• **WHAT IS BEING ASKED**
Return the entries below word for word. No picture belongs in the copy.

═════ MATERIAL PROVIDED ═════

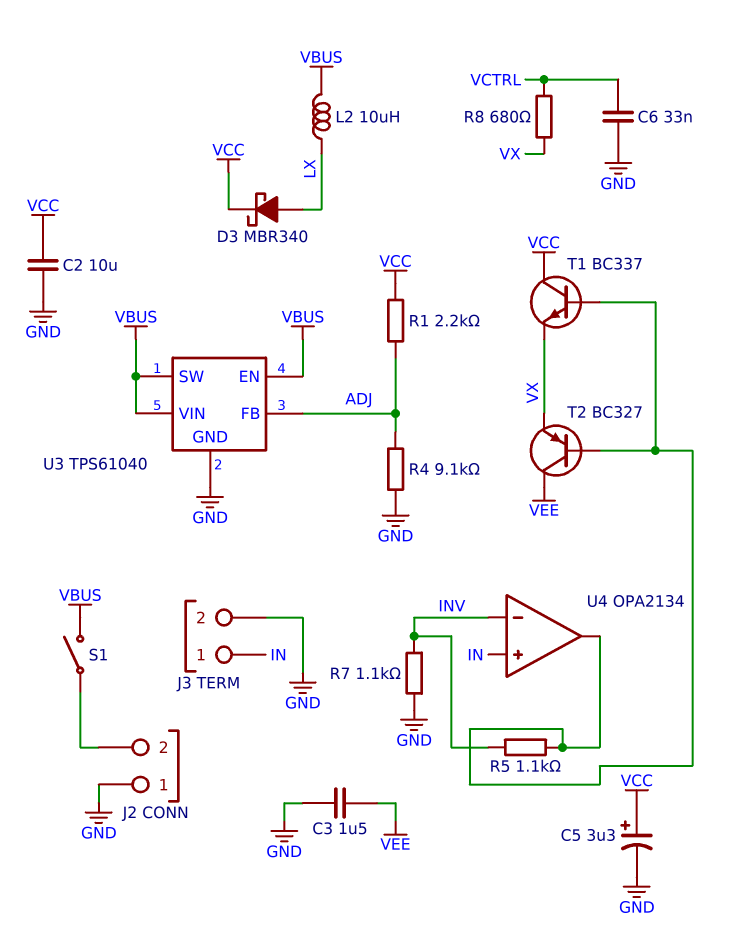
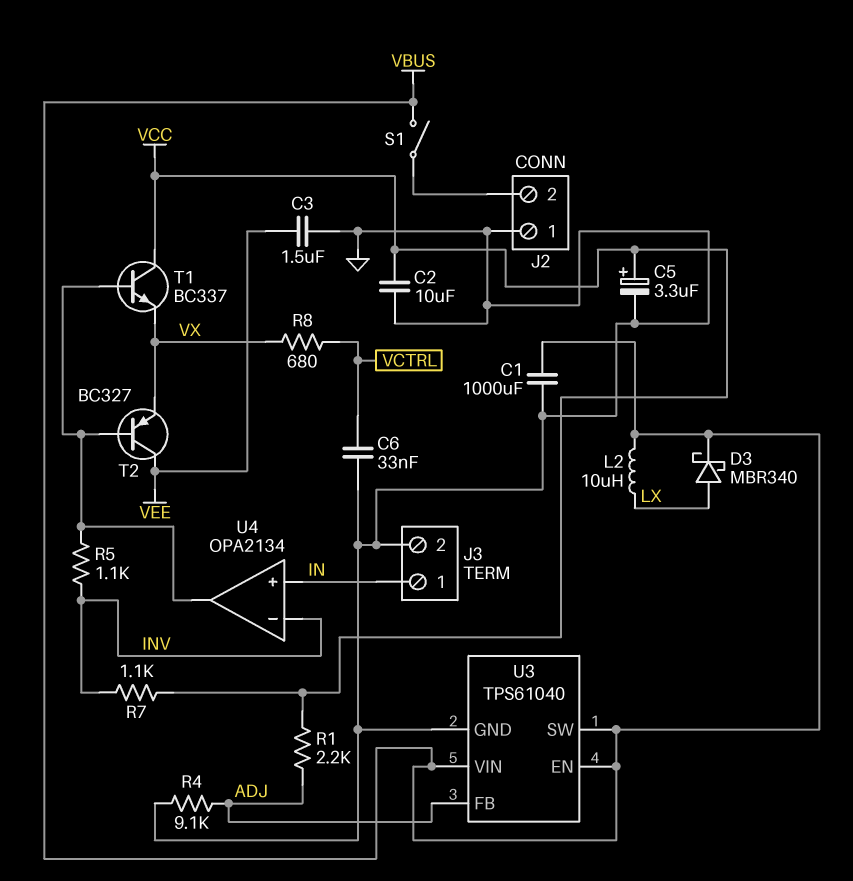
C1: none -> 1000uF (GND, VBUS)
D3: schottky MBR340 (A LX, K VCC) -> schottky MBR340 (A LX, K VBUS)
R7: 1.1k (GND, INV) -> 1.1k (INV, VCC)

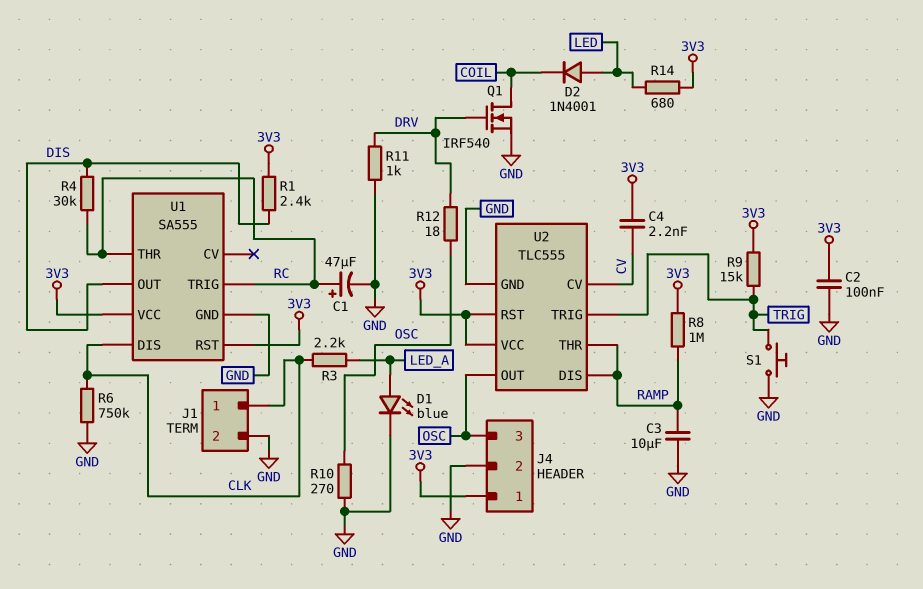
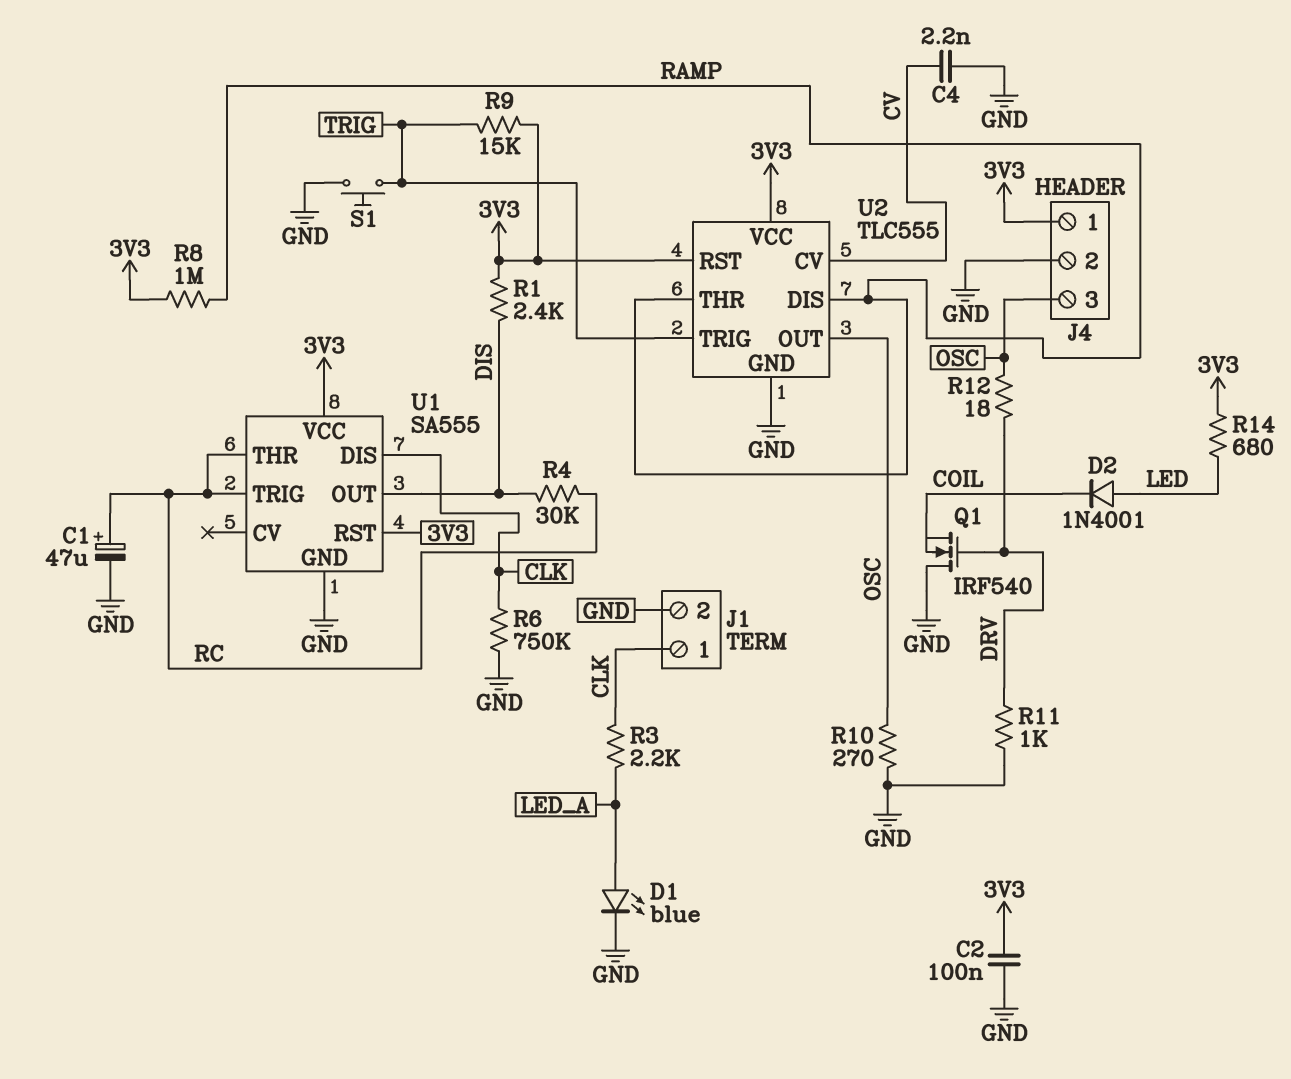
C3: 10uF (GND, RAMP) -> none
C4: 2.2nF (3V3, CV) -> 2.2nF (CV, GND)
Q1: NMOS IRF540 (G DRV, D COIL, S GND) -> NMOS IRF540 (G DRV, D GND, S COIL)

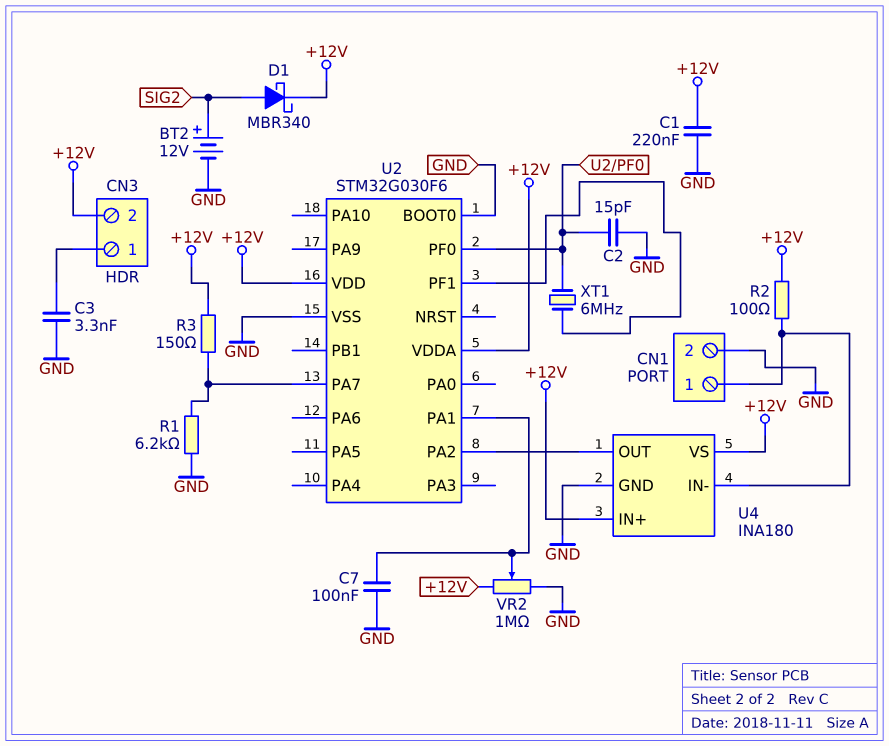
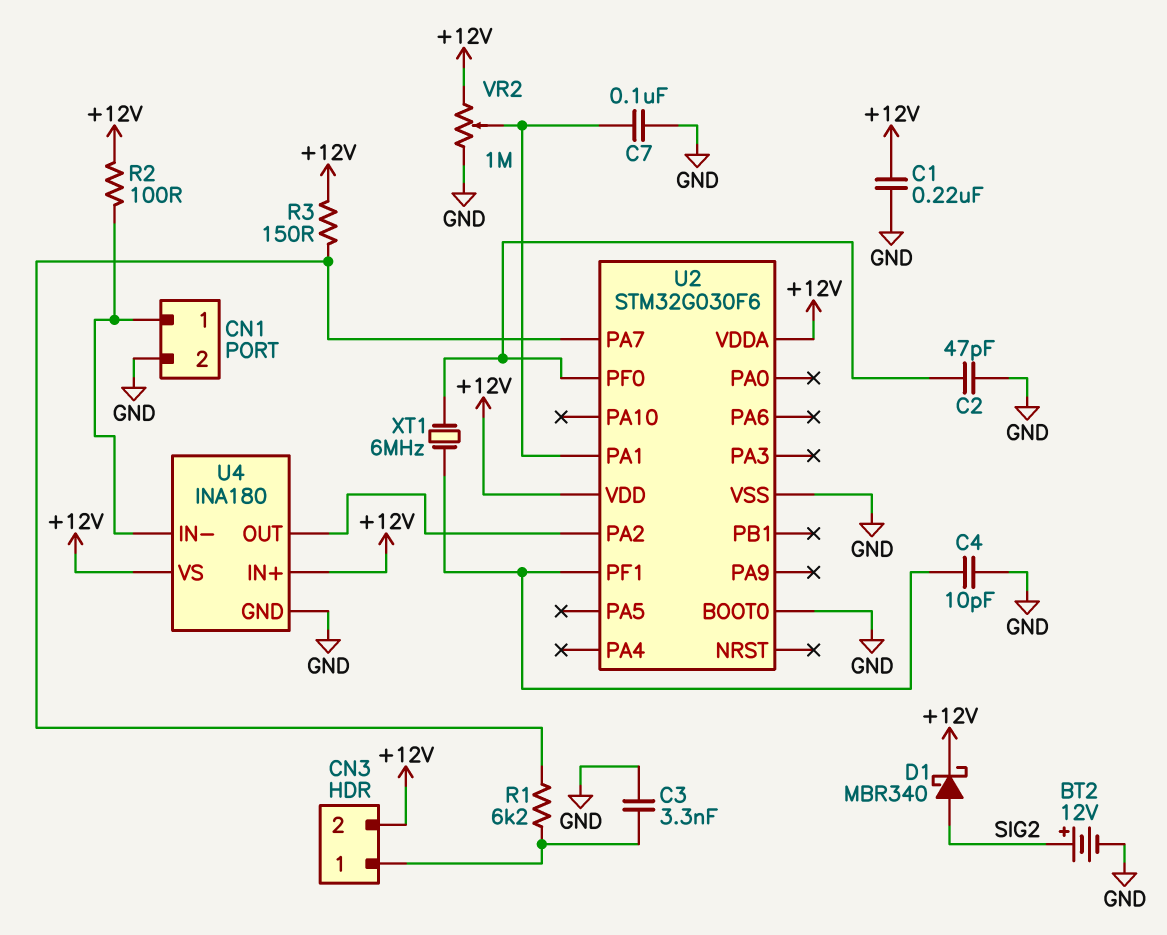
C2: 15pF (GND, U2/PF0) -> 47pF (GND, U2/PF0)
C4: none -> 10pF (GND, U2/PF1)
R1: 6.2k (GND, U2/PA7) -> 6.2k (CN3/1, U2/PA7)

═════

• **TASK SOLUTION**
C1: none -> 1000uF (GND, VBUS)
D3: schottky MBR340 (A LX, K VCC) -> schottky MBR340 (A LX, K VBUS)
R7: 1.1k (GND, INV) -> 1.1k (INV, VCC)

C3: 10uF (GND, RAMP) -> none
C4: 2.2nF (3V3, CV) -> 2.2nF (CV, GND)
Q1: NMOS IRF540 (G DRV, D COIL, S GND) -> NMOS IRF540 (G DRV, D GND, S COIL)

C2: 15pF (GND, U2/PF0) -> 47pF (GND, U2/PF0)
C4: none -> 10pF (GND, U2/PF1)
R1: 6.2k (GND, U2/PA7) -> 6.2k (CN3/1, U2/PA7)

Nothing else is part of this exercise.